Records from a data collection

——————————

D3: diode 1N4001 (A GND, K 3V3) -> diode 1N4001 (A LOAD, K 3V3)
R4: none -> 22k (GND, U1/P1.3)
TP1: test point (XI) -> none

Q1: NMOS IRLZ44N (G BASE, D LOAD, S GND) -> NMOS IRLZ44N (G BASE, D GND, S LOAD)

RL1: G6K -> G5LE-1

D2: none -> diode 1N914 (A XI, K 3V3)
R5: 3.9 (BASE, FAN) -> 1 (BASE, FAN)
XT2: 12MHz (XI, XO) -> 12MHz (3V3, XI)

——————————

Write out all of the records above exactly as they appear.

D3: diode 1N4001 (A GND, K 3V3) -> diode 1N4001 (A LOAD, K 3V3)
R4: none -> 22k (GND, U1/P1.3)
TP1: test point (XI) -> none

Q1: NMOS IRLZ44N (G BASE, D LOAD, S GND) -> NMOS IRLZ44N (G BASE, D GND, S LOAD)

RL1: G6K -> G5LE-1

D2: none -> diode 1N914 (A XI, K 3V3)
R5: 3.9 (BASE, FAN) -> 1 (BASE, FAN)
XT2: 12MHz (XI, XO) -> 12MHz (3V3, XI)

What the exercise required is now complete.